*ABOUT THIS EXERCISE*
From the line containing "- op: recoloured" through the final line of the records, reproduce every line exactly.
---- STORED DATA
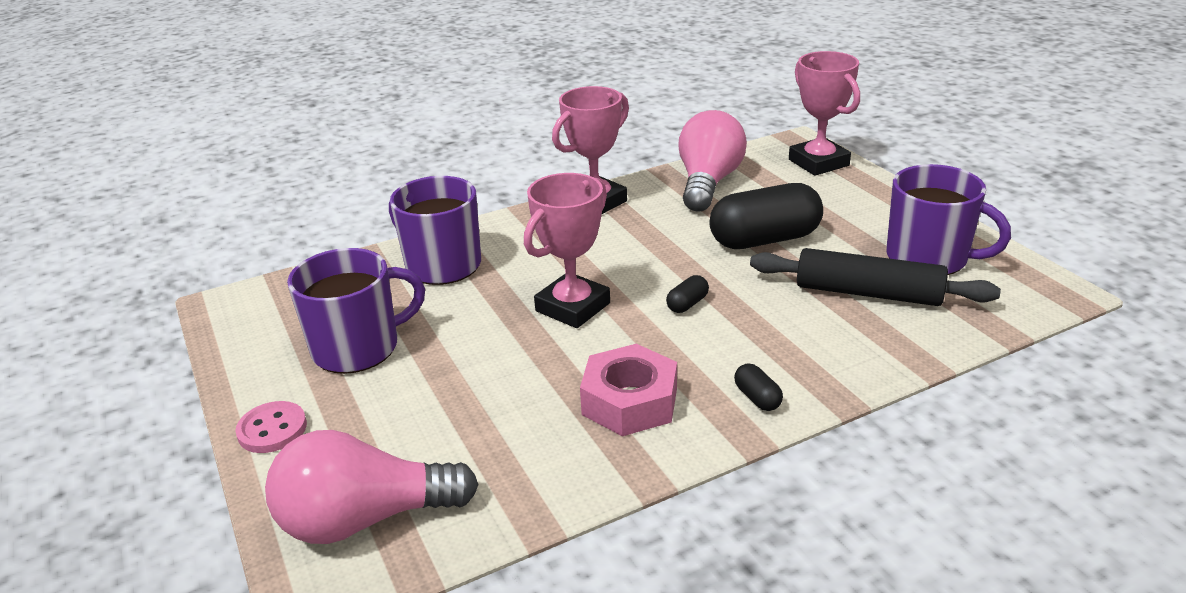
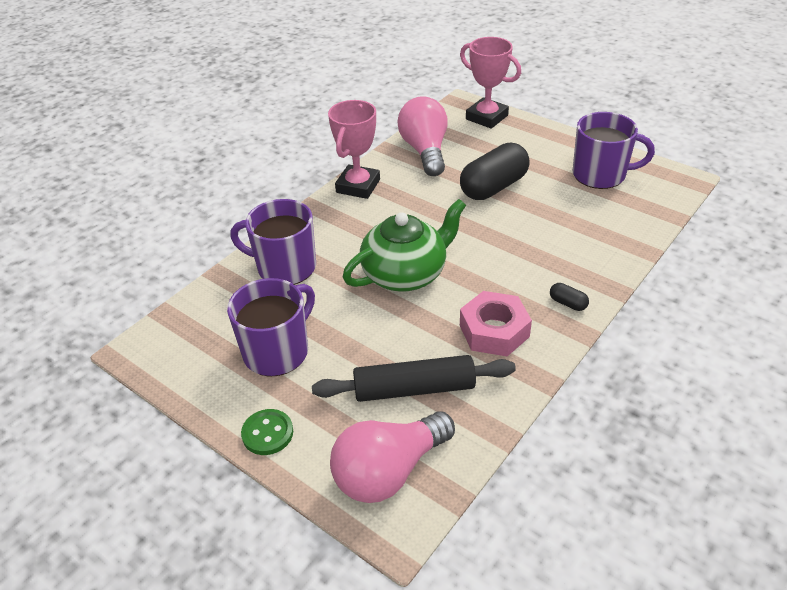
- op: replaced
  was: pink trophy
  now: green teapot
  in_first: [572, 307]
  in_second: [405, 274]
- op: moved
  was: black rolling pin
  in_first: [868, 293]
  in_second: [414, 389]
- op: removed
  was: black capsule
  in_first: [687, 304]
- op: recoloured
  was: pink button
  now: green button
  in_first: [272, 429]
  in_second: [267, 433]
--------
*FINISHED EXERCISE*
- op: recoloured
  was: pink button
  now: green button
  in_first: [272, 429]
  in_second: [267, 433]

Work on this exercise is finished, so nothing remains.